---- PROVIDED RECORDS
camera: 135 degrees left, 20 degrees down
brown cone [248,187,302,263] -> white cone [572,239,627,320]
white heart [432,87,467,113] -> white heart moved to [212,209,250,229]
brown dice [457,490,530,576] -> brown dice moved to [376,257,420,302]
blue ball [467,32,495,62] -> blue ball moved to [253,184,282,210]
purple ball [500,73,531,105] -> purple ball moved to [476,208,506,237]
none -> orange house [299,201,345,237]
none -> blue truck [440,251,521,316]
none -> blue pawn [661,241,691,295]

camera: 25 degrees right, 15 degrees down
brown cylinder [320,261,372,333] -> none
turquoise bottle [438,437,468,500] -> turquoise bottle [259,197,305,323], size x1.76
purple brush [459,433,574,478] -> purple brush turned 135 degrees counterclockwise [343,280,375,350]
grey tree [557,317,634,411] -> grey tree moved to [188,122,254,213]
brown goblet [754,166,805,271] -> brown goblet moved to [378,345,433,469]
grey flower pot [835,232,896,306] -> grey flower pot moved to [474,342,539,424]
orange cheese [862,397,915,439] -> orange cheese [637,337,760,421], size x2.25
--------
Reproduce the entries exactly, dropping nothing.

camera: 135 degrees left, 20 degrees down
brown cone [248,187,302,263] -> white cone [572,239,627,320]
white heart [432,87,467,113] -> white heart moved to [212,209,250,229]
brown dice [457,490,530,576] -> brown dice moved to [376,257,420,302]
blue ball [467,32,495,62] -> blue ball moved to [253,184,282,210]
purple ball [500,73,531,105] -> purple ball moved to [476,208,506,237]
none -> orange house [299,201,345,237]
none -> blue truck [440,251,521,316]
none -> blue pawn [661,241,691,295]

camera: 25 degrees right, 15 degrees down
brown cylinder [320,261,372,333] -> none
turquoise bottle [438,437,468,500] -> turquoise bottle [259,197,305,323], size x1.76
purple brush [459,433,574,478] -> purple brush turned 135 degrees counterclockwise [343,280,375,350]
grey tree [557,317,634,411] -> grey tree moved to [188,122,254,213]
brown goblet [754,166,805,271] -> brown goblet moved to [378,345,433,469]
grey flower pot [835,232,896,306] -> grey flower pot moved to [474,342,539,424]
orange cheese [862,397,915,439] -> orange cheese [637,337,760,421], size x2.25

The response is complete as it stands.